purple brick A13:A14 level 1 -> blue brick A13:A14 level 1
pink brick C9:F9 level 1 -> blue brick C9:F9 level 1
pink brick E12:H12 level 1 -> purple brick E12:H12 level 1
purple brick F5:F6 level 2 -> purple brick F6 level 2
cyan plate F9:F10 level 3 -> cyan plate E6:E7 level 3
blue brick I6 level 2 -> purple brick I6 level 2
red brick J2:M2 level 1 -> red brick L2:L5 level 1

Exercise aim:
List the lines of the records where "purple" occurs.

Response:
purple brick A13:A14 level 1 -> blue brick A13:A14 level 1
pink brick E12:H12 level 1 -> purple brick E12:H12 level 1
purple brick F5:F6 level 2 -> purple brick F6 level 2
blue brick I6 level 2 -> purple brick I6 level 2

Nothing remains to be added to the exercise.